## Task details
From the entries that follow, copy exactly the lines beginning at the line holding "none -> black brick L9 level 2" and continuing through the line holding "none -> tan brick C5:C6 level 1".

## Dataset content
++++++++
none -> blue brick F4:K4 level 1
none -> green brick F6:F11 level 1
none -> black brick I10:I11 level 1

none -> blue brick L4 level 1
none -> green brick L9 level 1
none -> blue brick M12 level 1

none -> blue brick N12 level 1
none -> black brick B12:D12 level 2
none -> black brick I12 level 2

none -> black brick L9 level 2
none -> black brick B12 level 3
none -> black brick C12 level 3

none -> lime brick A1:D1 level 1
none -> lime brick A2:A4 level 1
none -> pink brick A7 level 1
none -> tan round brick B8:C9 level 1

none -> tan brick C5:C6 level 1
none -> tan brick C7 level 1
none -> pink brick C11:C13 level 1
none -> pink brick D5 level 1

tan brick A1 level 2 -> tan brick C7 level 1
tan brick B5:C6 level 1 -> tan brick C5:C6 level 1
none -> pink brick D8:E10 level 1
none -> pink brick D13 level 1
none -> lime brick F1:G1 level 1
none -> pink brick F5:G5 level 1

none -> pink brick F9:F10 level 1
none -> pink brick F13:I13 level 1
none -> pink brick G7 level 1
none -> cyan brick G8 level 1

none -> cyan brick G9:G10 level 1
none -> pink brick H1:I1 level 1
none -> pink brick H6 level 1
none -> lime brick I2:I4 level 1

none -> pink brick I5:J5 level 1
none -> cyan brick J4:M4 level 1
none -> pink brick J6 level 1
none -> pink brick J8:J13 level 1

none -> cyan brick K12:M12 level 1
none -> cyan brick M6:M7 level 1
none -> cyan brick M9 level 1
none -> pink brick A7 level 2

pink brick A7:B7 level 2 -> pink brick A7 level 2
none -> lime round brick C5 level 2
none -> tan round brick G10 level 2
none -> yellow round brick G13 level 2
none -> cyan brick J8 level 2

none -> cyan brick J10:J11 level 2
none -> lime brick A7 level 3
++++++++
## Exercise answer
none -> black brick L9 level 2
none -> black brick B12 level 3
none -> black brick C12 level 3

none -> lime brick A1:D1 level 1
none -> lime brick A2:A4 level 1
none -> pink brick A7 level 1
none -> tan round brick B8:C9 level 1

none -> tan brick C5:C6 level 1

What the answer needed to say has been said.